> [TASK]
Search the entries for the word "test". Copy every line that holds it.
#### DATA TO USE
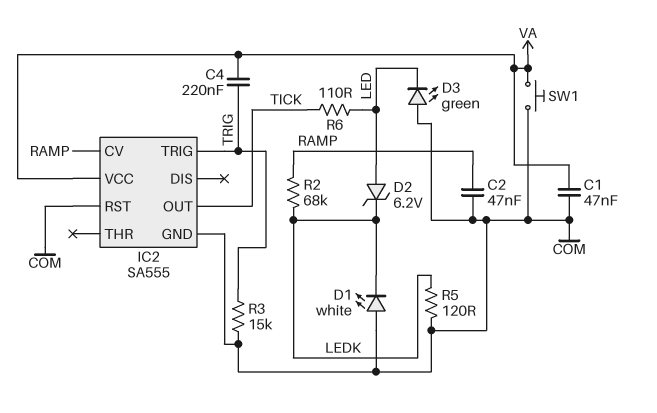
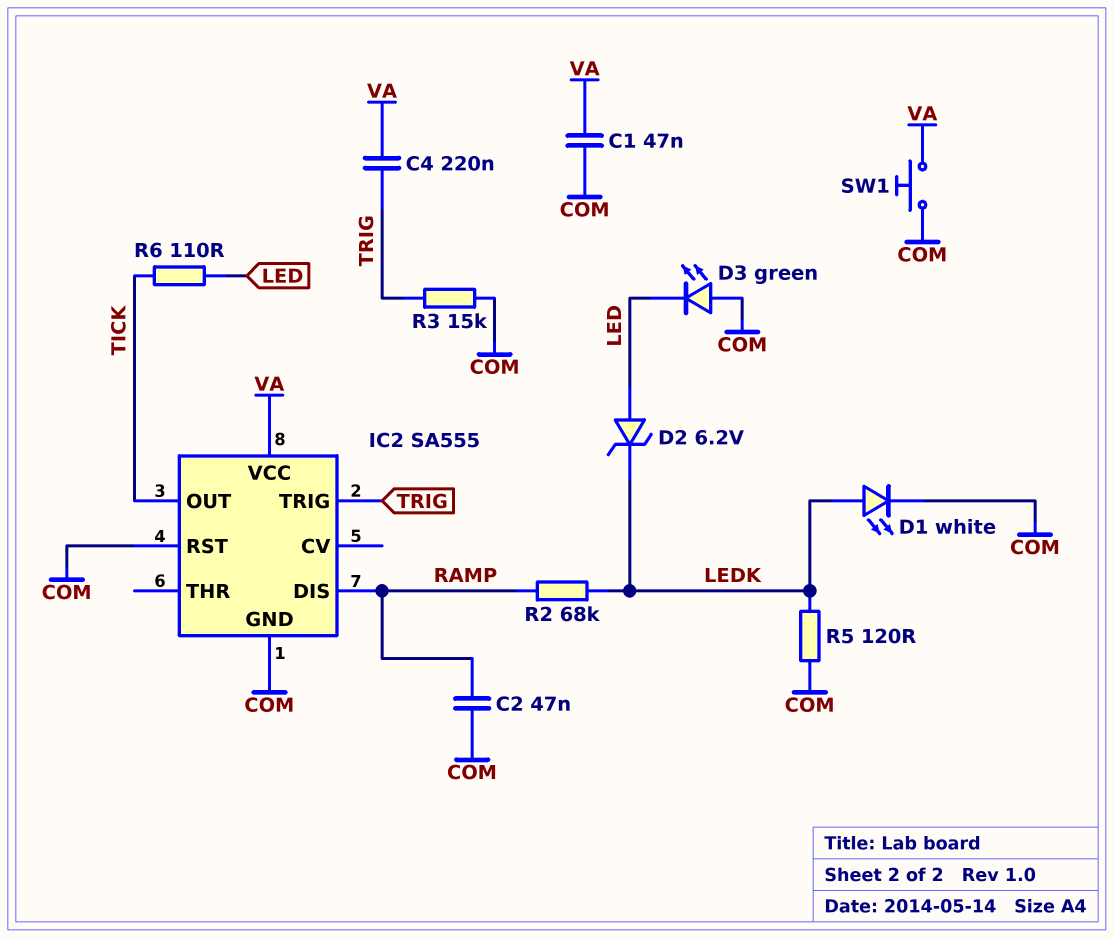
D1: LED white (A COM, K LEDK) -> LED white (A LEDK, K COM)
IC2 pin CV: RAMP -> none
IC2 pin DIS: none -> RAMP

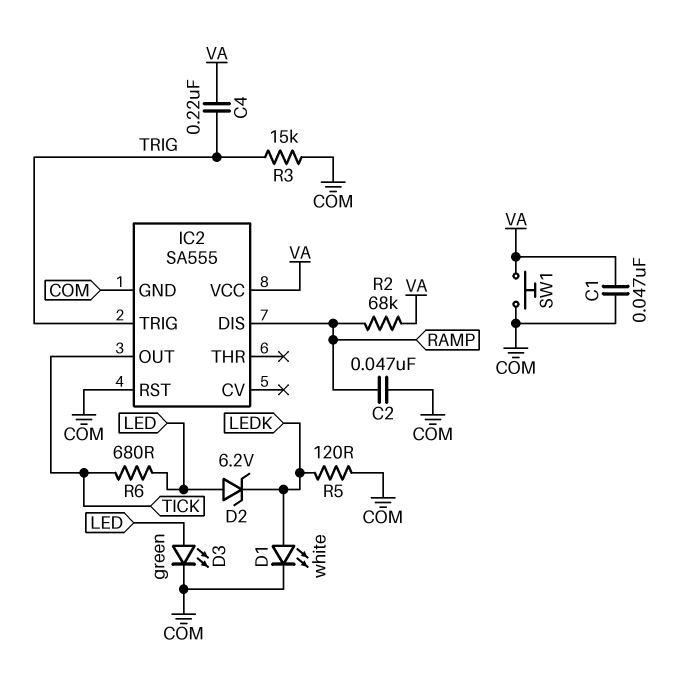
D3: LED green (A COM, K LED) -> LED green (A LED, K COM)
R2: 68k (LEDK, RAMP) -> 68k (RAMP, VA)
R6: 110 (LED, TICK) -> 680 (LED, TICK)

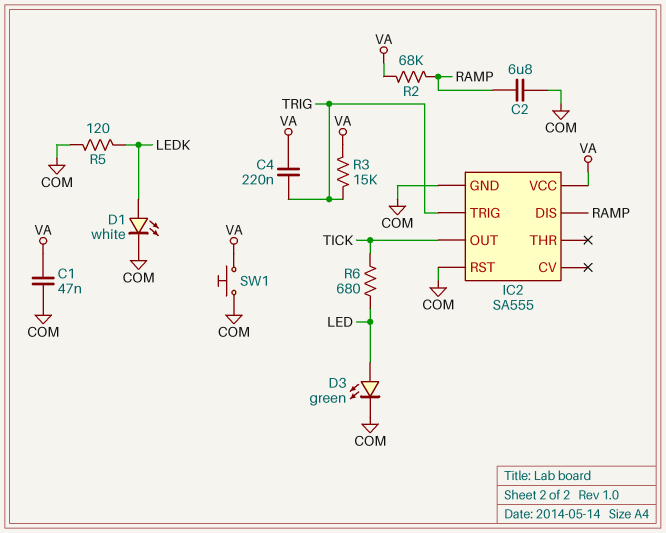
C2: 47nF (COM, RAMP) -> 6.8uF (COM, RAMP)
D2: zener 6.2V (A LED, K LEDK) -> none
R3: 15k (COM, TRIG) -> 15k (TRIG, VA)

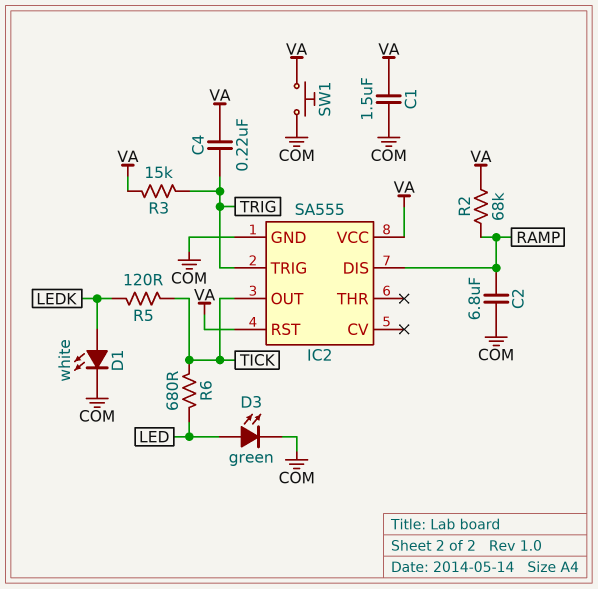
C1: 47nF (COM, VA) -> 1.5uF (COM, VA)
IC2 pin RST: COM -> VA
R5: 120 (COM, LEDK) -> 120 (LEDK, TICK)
########
#### DATA TO USE
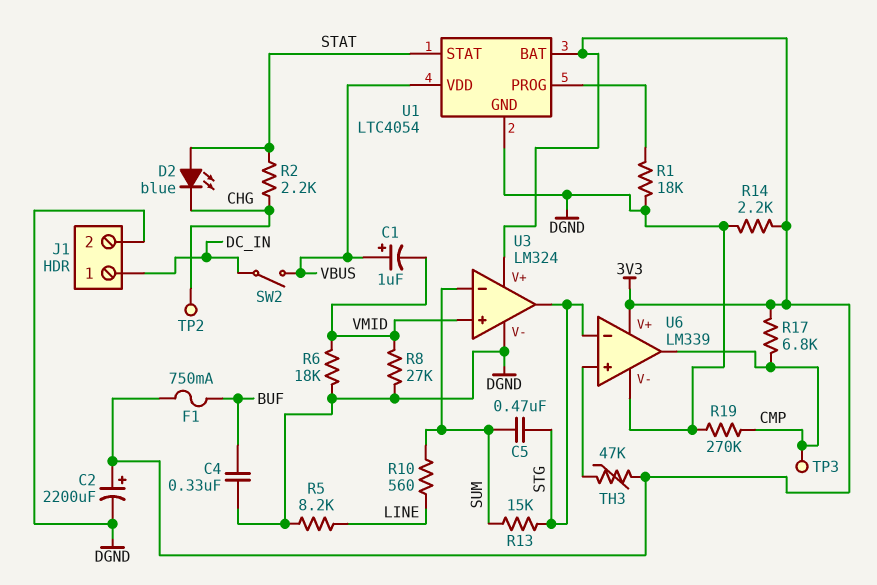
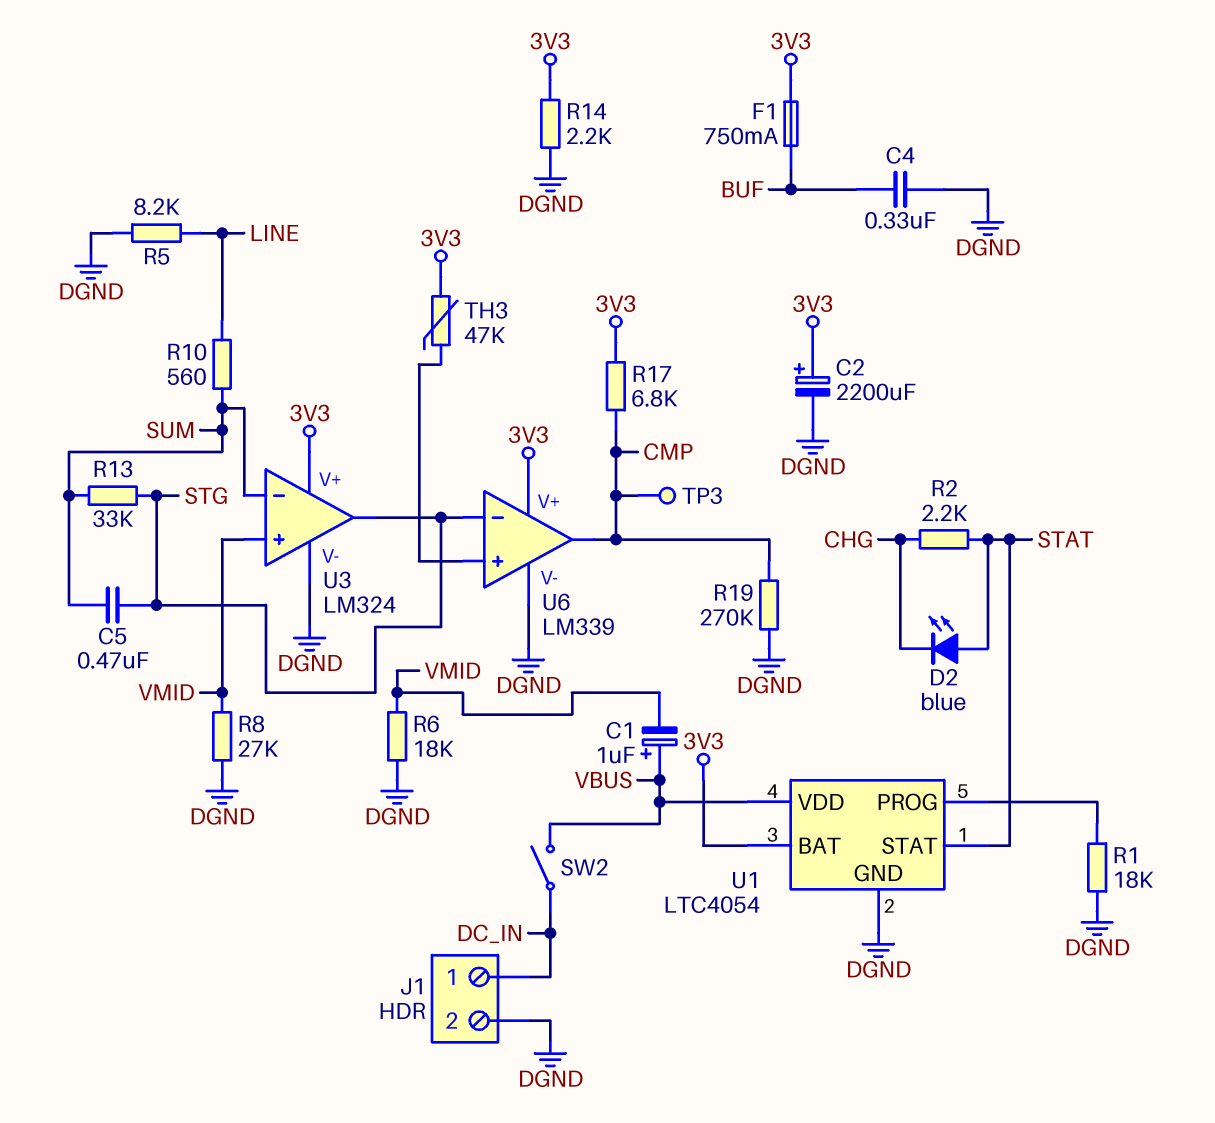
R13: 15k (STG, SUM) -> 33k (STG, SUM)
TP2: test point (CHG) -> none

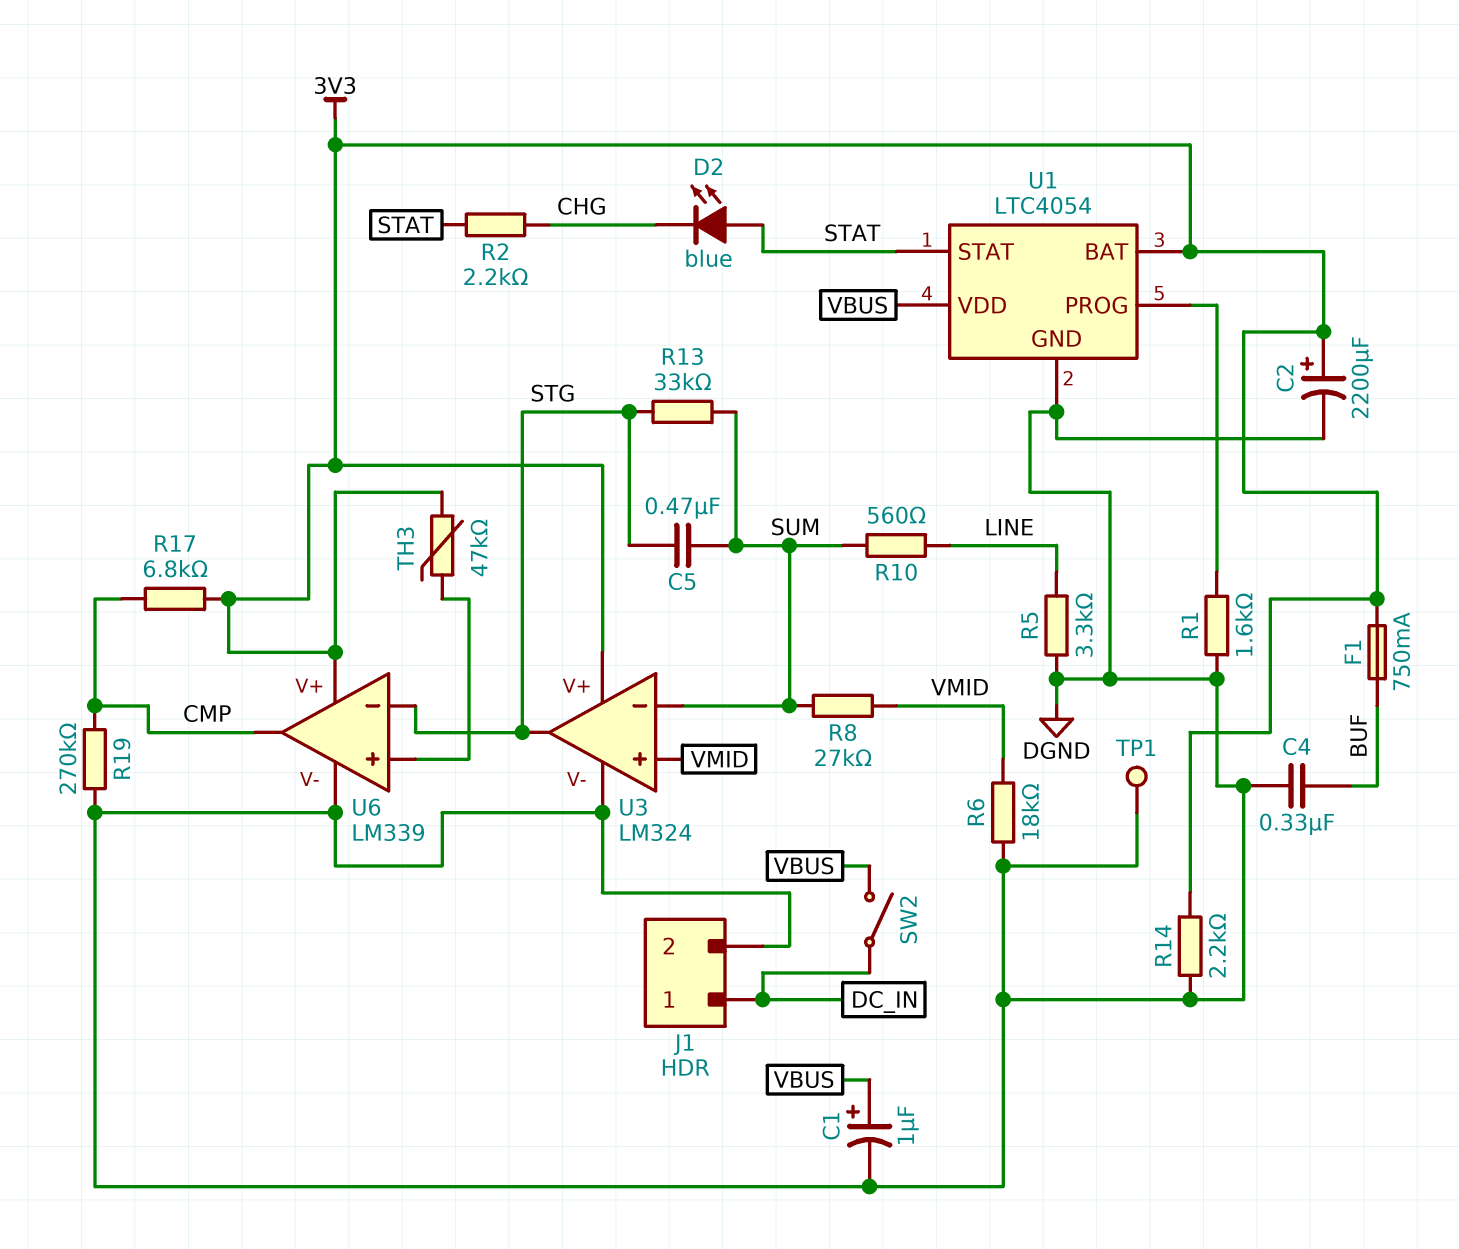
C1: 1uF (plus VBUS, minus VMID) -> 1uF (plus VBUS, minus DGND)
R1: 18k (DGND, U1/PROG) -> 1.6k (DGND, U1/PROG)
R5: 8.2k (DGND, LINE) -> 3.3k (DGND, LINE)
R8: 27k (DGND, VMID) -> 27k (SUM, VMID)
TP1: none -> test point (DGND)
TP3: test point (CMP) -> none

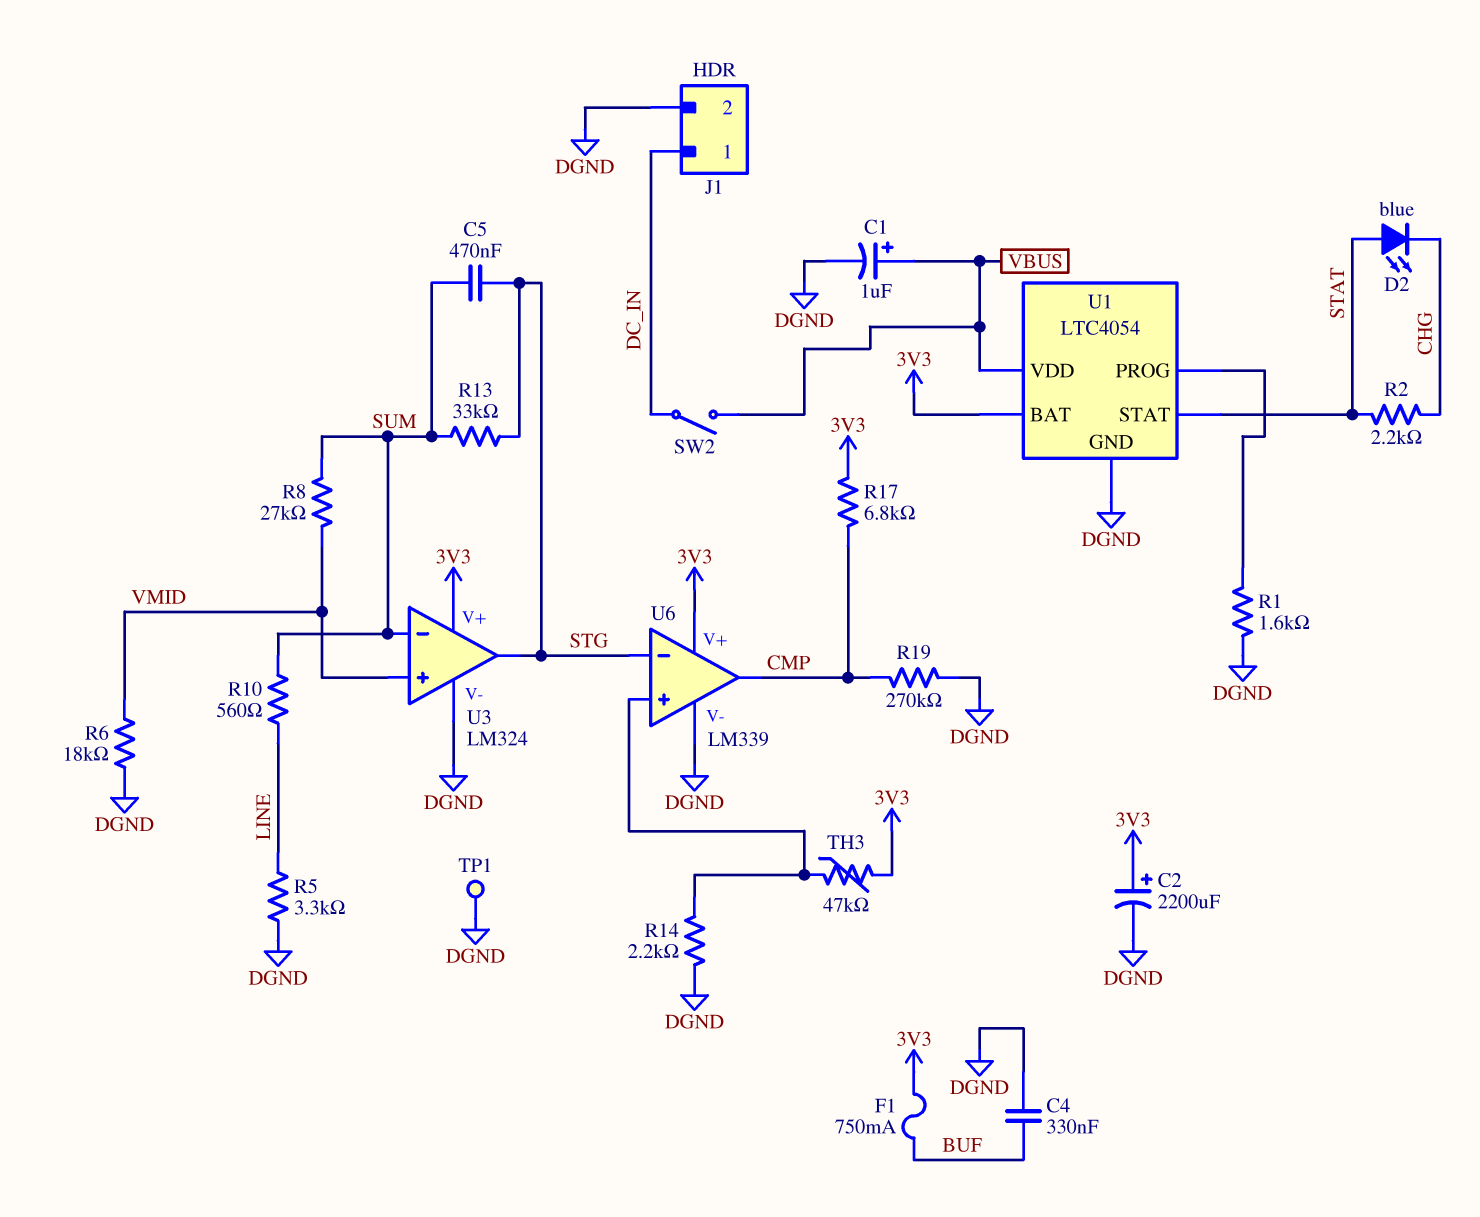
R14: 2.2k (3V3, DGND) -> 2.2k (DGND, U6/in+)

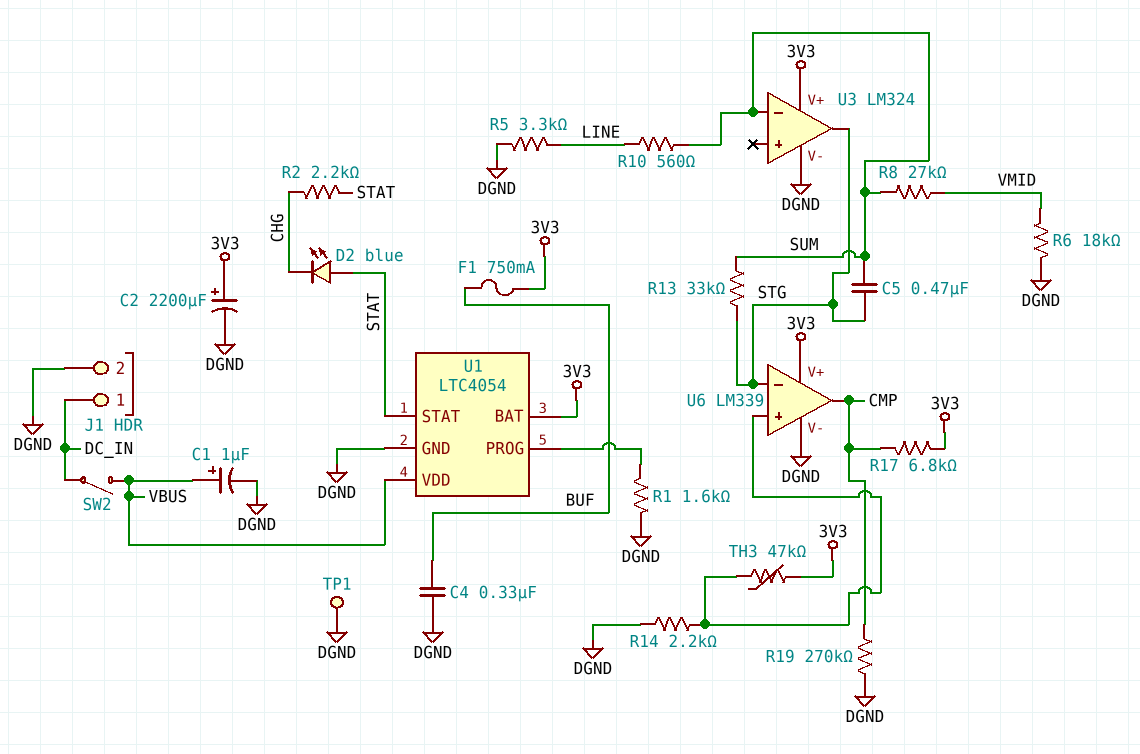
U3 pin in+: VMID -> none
########
> [COMPLETED TASK]
TP2: test point (CHG) -> none
TP1: none -> test point (DGND)
TP3: test point (CMP) -> none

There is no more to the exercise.